→ **ABOUT THIS TASK**
Select all lines in the records that include "plus".

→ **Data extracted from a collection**
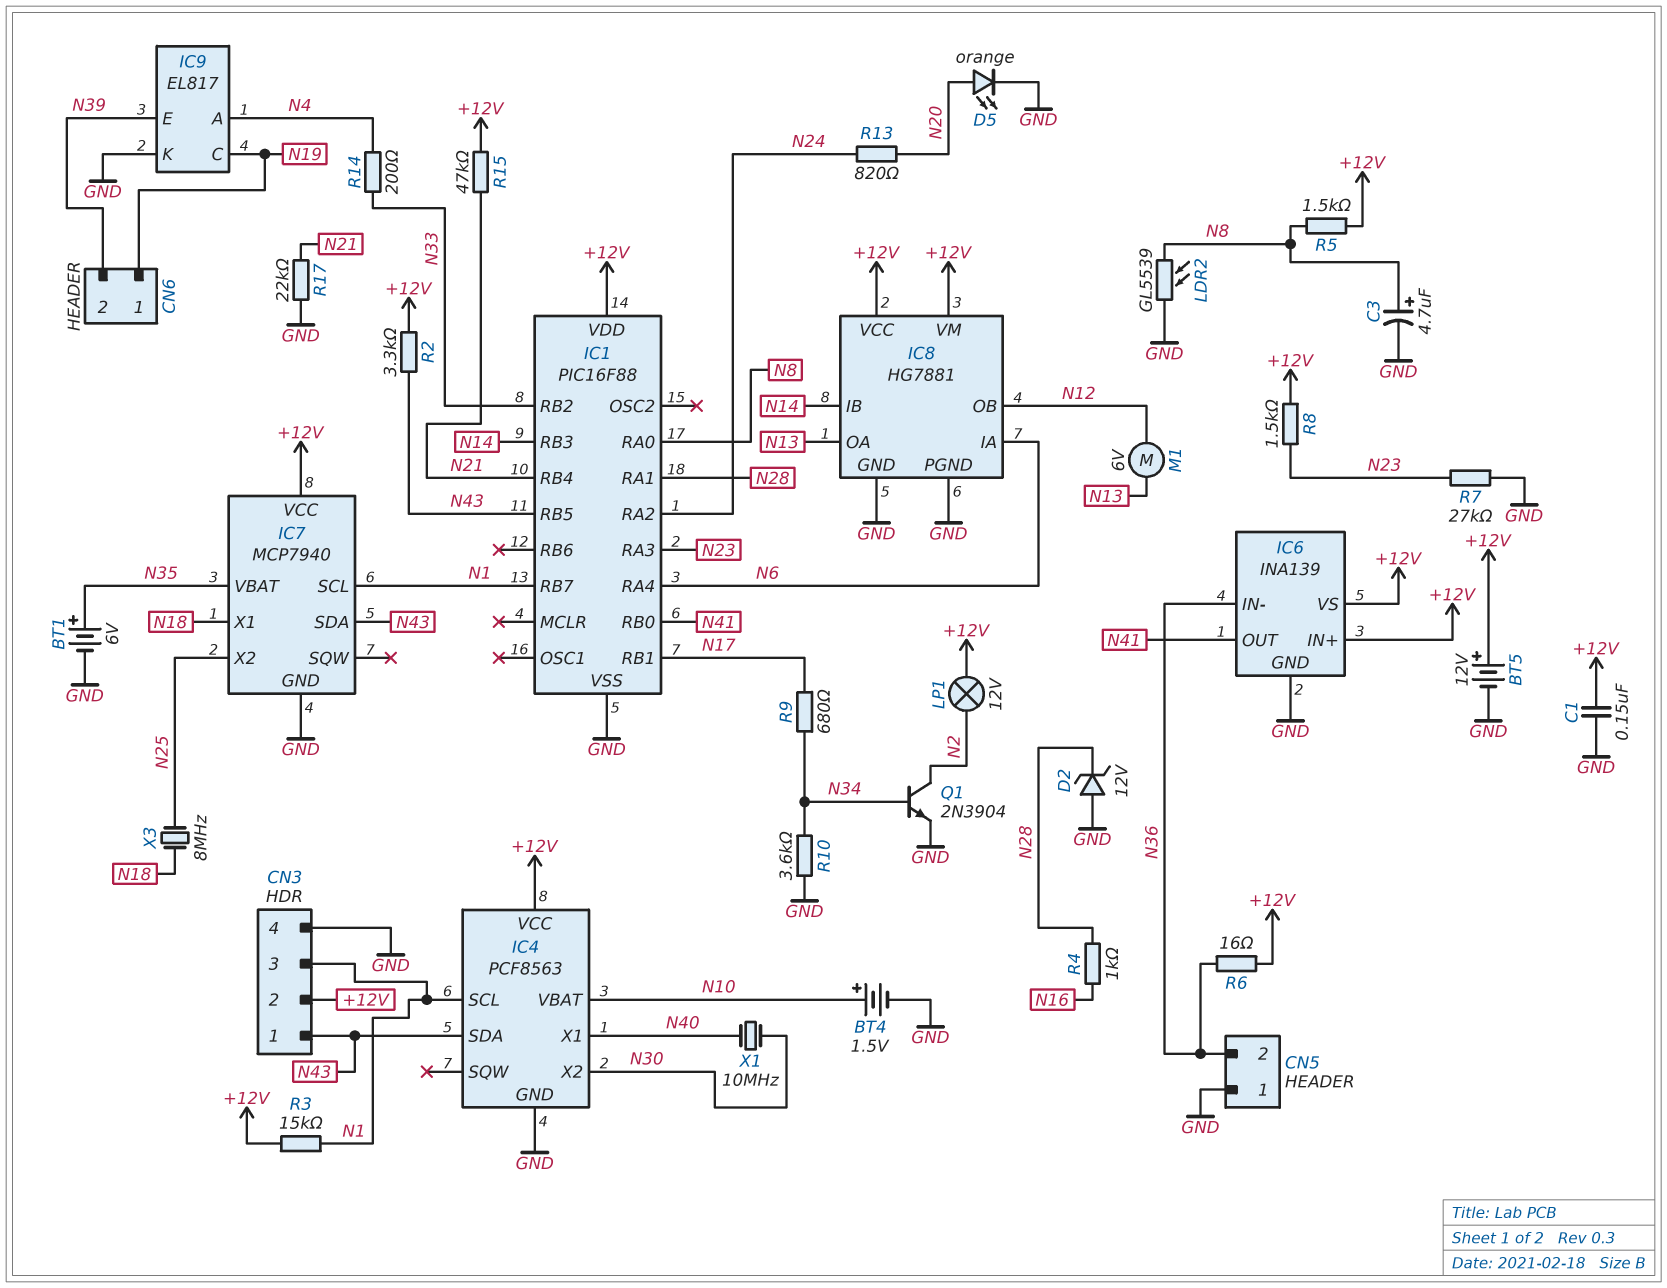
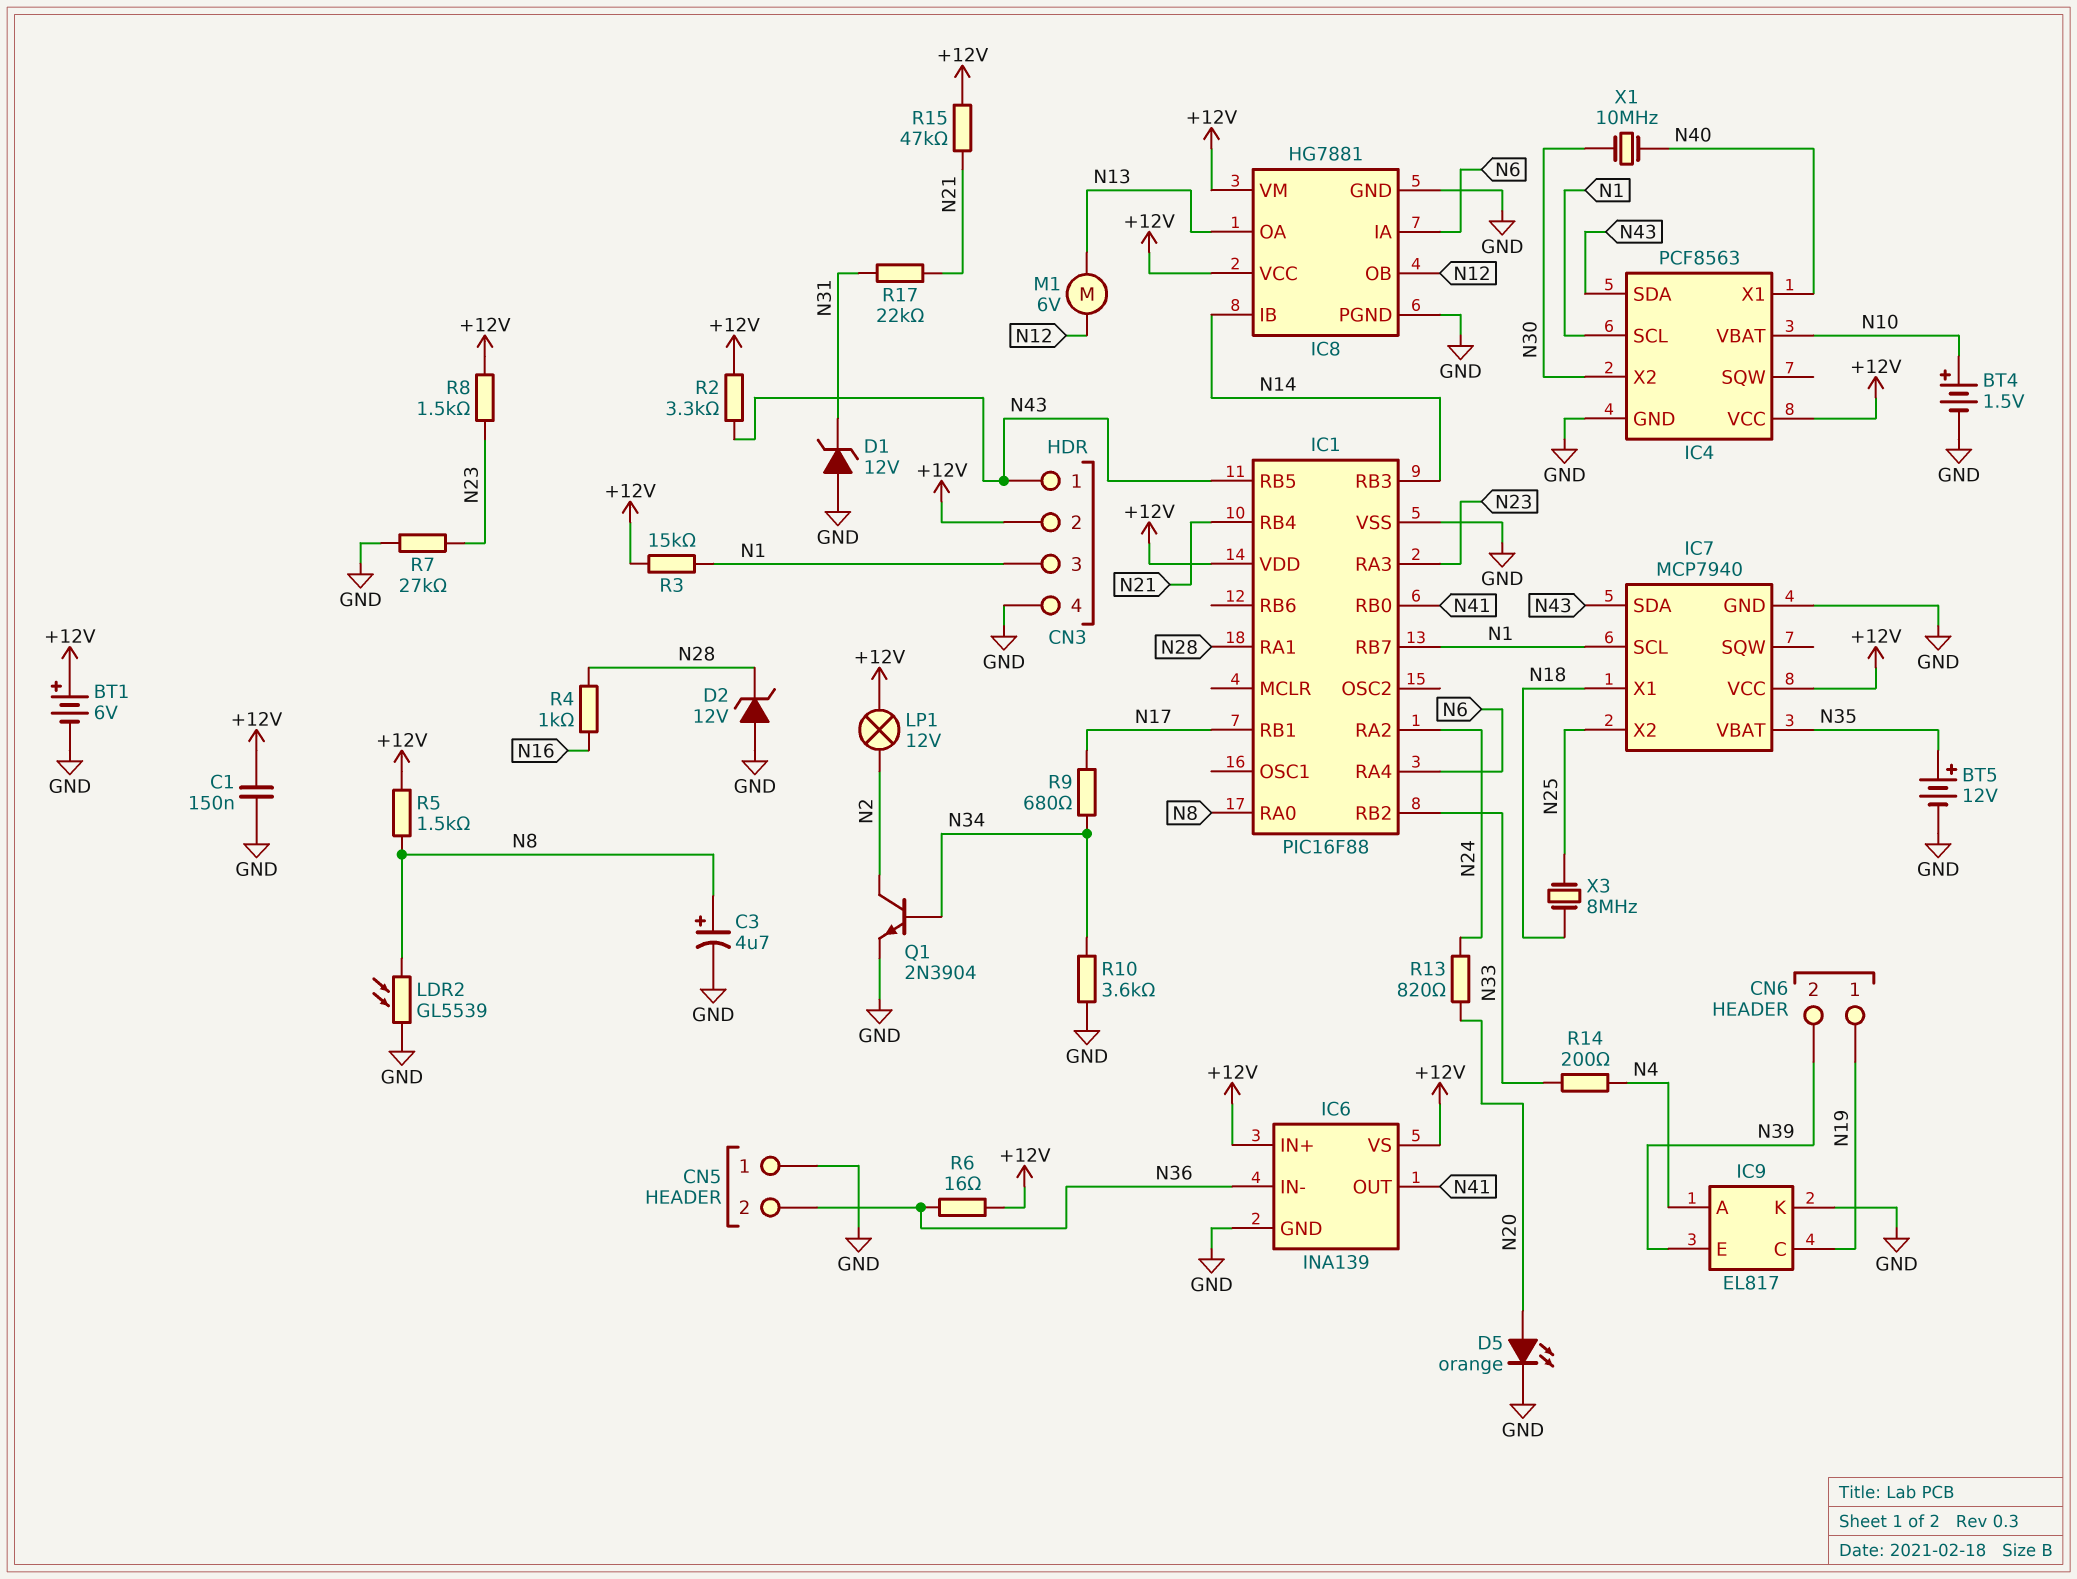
BT1: 6V (plus N35, minus GND) -> 6V (plus +12V, minus GND)
BT5: 12V (plus +12V, minus GND) -> 12V (plus N35, minus GND)
D1: none -> zener 12V (A GND, K N31)
R17: 22k (GND, N21) -> 22k (N21, N31)

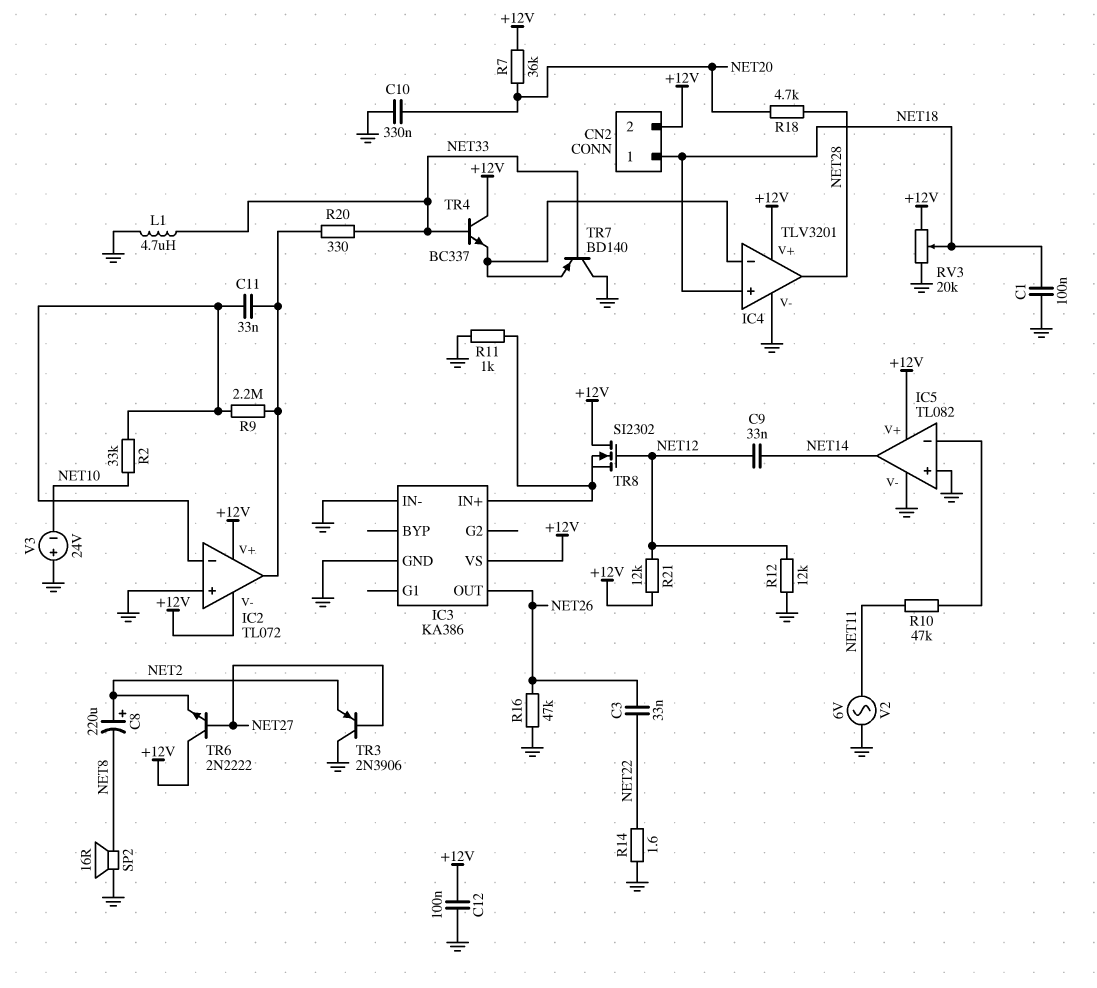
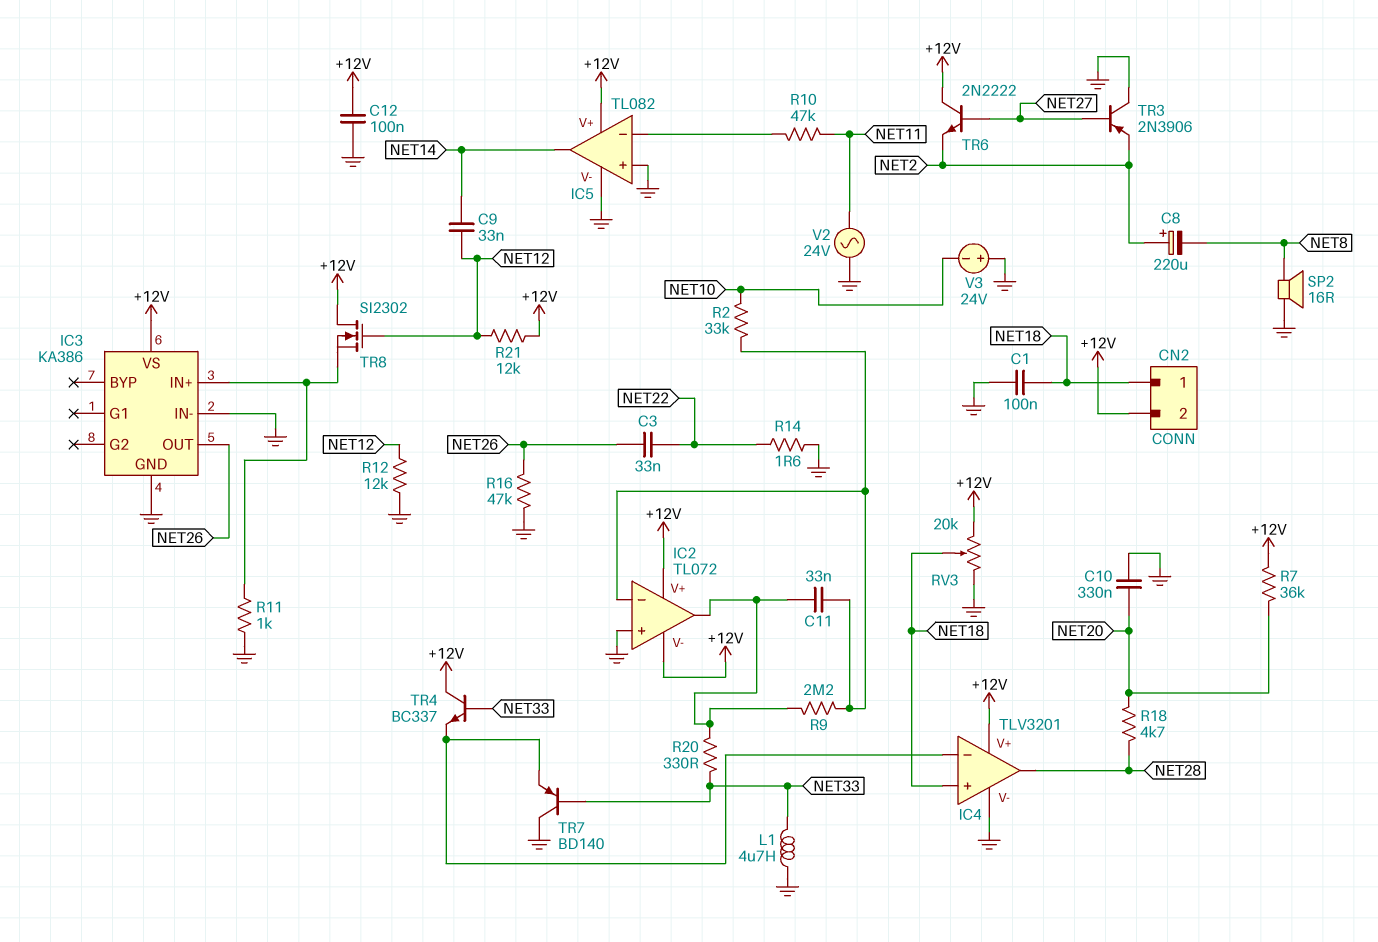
V2: AC 6V (GND, NET11) -> AC 24V (GND, NET11)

→ **RESULT FOR THIS TASK**
BT1: 6V (plus N35, minus GND) -> 6V (plus +12V, minus GND)
BT5: 12V (plus +12V, minus GND) -> 12V (plus N35, minus GND)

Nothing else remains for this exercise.